Transcribe exactly the lines below that begin at the line with "IC1 pin VSS: none -> GND" and stop after the line with "TP1: test point (GND) -> none", leaving out every picture.

DATA EXTRACTS →
◇ ◇ ◇ ◇
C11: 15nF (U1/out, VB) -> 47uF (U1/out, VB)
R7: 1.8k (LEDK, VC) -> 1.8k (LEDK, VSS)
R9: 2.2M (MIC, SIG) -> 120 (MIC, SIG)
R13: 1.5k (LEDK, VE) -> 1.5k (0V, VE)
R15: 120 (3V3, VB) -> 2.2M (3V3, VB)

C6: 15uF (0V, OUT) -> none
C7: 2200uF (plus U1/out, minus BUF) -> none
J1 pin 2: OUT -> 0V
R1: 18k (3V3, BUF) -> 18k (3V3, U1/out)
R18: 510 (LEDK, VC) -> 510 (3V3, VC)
◇ ◇ ◇ ◇
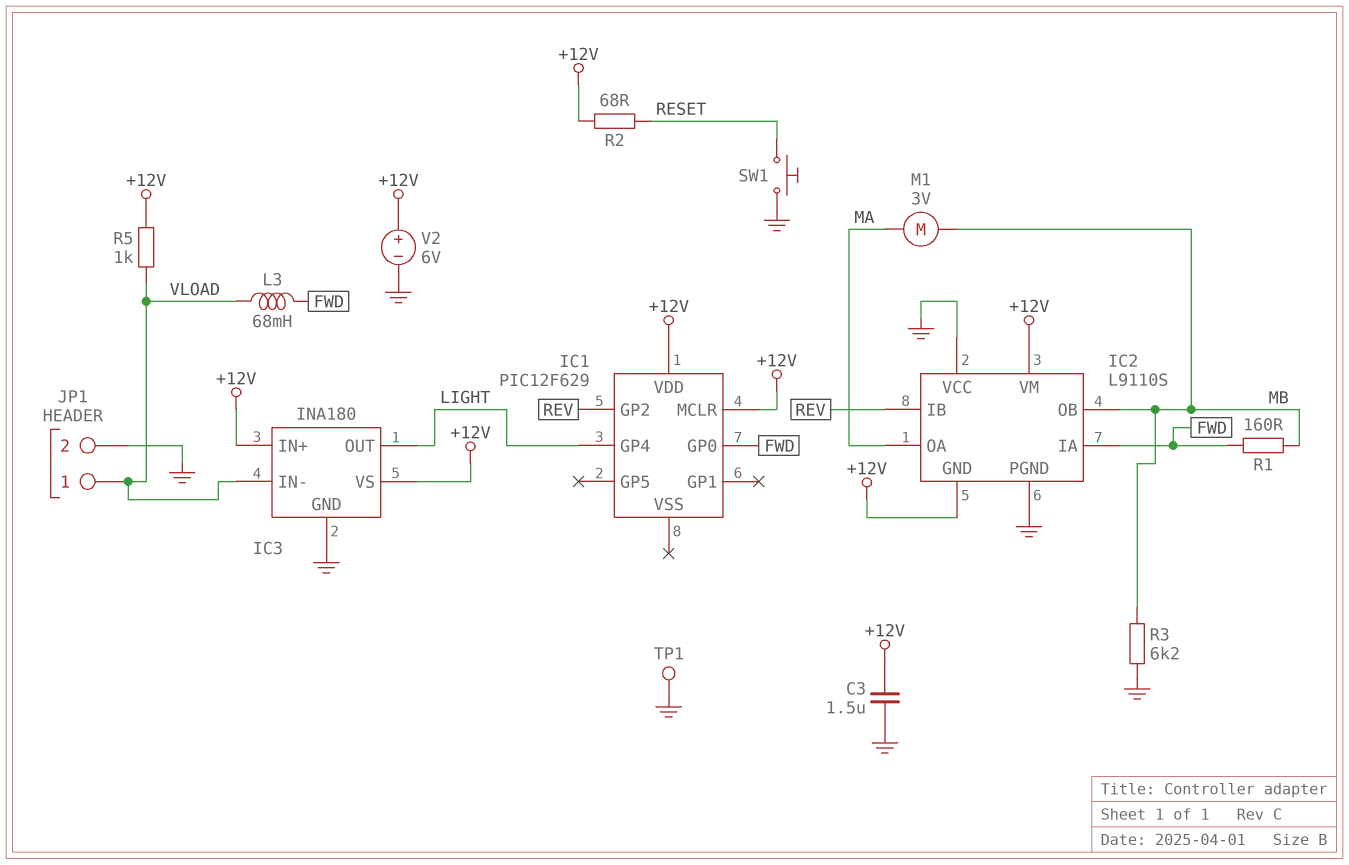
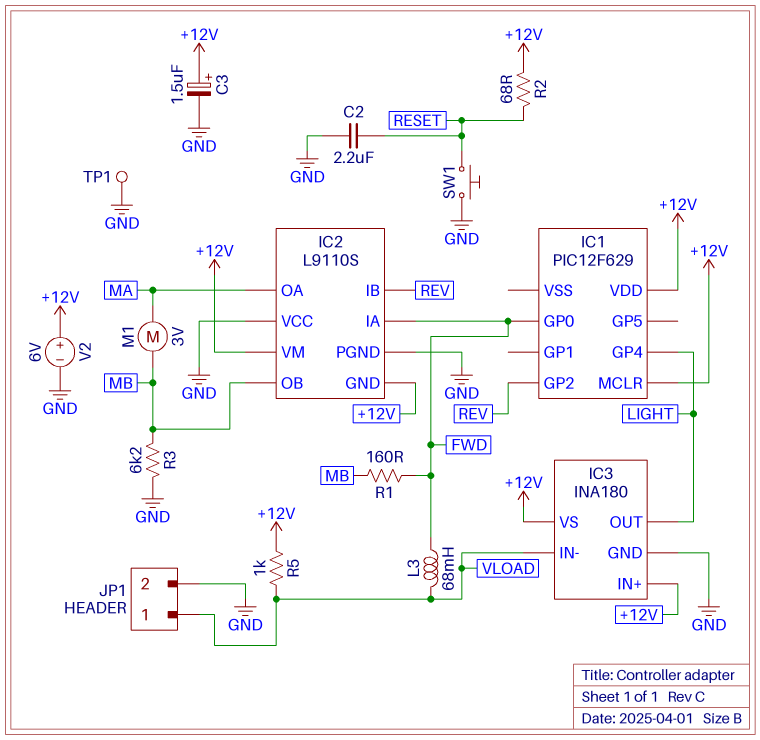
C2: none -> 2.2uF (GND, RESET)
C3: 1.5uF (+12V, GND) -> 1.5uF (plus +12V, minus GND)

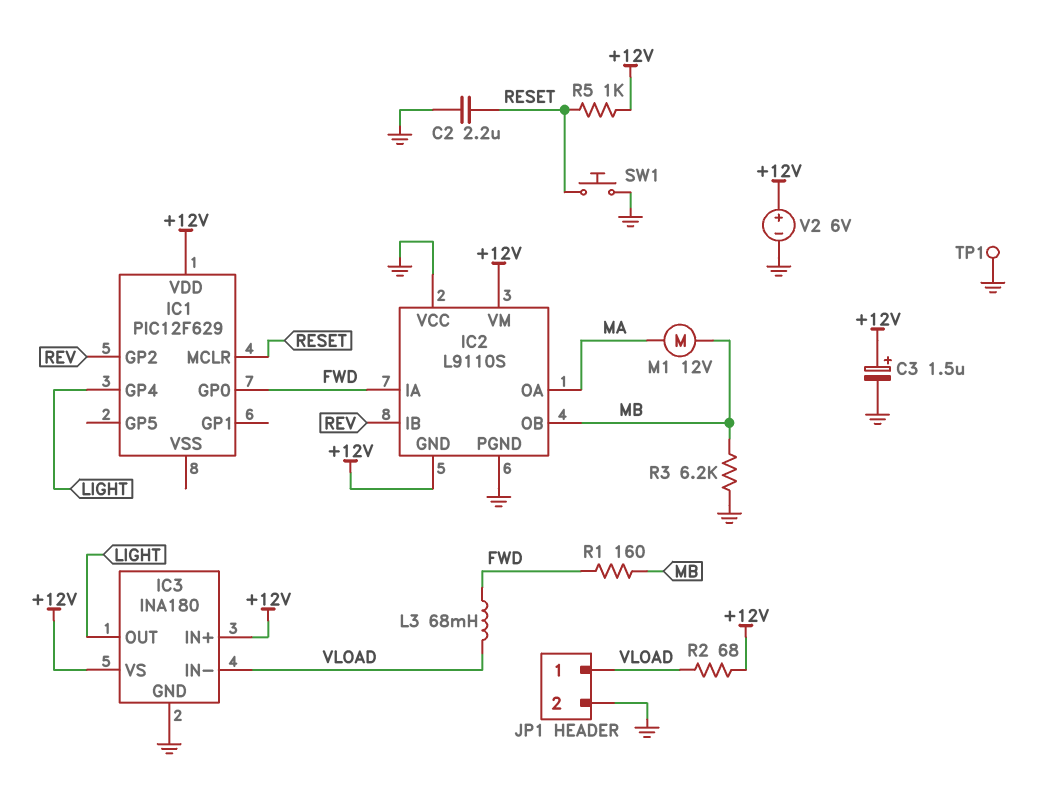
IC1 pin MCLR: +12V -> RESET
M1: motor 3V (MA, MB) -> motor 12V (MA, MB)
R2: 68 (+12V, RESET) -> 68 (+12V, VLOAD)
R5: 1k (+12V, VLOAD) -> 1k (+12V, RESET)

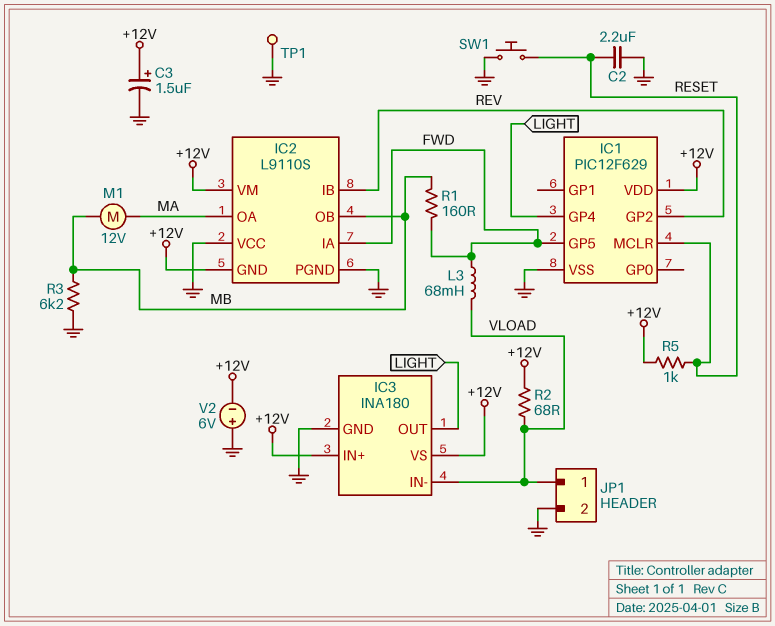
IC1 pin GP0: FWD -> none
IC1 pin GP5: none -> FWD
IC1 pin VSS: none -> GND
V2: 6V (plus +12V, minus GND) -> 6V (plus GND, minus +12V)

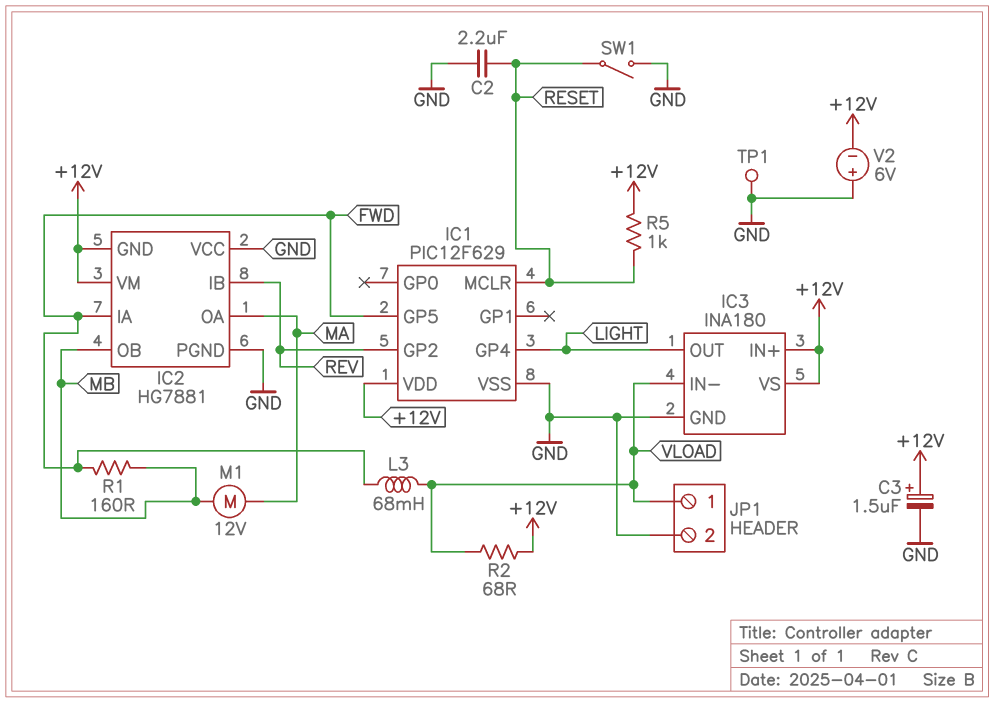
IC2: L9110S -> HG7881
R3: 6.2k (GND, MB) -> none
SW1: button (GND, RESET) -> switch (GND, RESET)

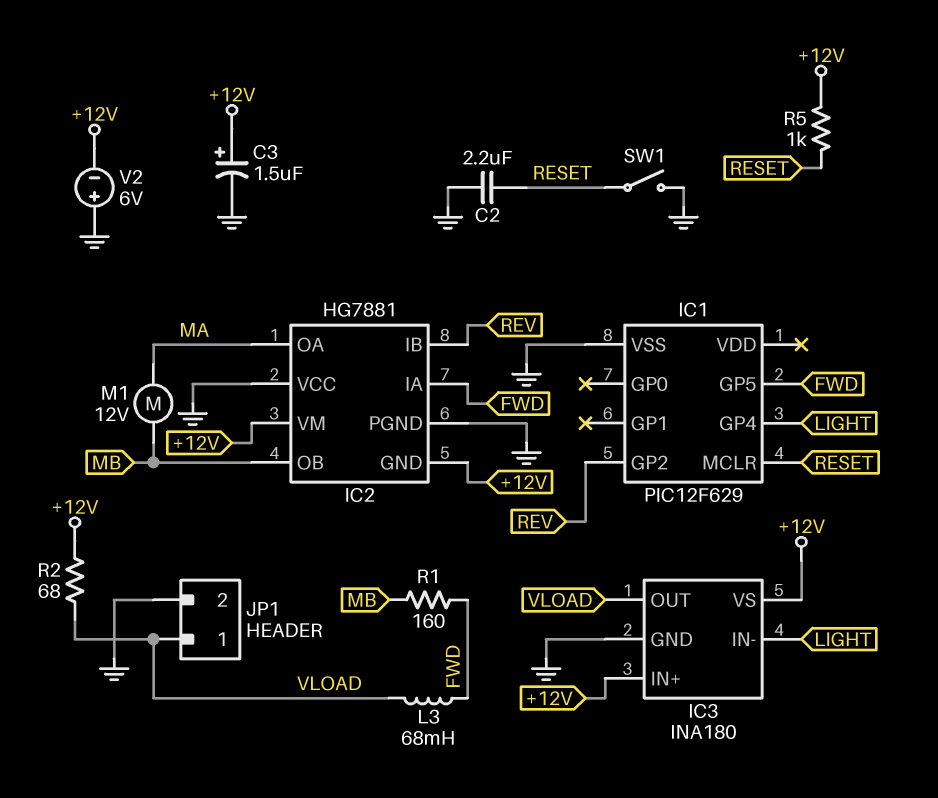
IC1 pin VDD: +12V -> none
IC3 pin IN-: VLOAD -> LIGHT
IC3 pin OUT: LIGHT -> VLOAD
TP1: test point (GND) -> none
◇ ◇ ◇ ◇
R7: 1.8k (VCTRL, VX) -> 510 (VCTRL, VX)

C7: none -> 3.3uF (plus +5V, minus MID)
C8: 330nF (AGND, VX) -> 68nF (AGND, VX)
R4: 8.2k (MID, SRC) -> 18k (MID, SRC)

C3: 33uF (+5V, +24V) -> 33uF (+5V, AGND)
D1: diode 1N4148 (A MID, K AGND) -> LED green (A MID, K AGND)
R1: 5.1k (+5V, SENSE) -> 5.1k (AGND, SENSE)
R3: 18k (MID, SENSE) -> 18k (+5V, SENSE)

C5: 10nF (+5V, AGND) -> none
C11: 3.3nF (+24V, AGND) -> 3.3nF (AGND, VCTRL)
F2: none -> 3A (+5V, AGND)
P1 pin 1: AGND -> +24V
◇ ◇ ◇ ◇
FINAL ANSWER →
IC1 pin VSS: none -> GND
V2: 6V (plus +12V, minus GND) -> 6V (plus GND, minus +12V)

IC2: L9110S -> HG7881
R3: 6.2k (GND, MB) -> none
SW1: button (GND, RESET) -> switch (GND, RESET)

IC1 pin VDD: +12V -> none
IC3 pin IN-: VLOAD -> LIGHT
IC3 pin OUT: LIGHT -> VLOAD
TP1: test point (GND) -> none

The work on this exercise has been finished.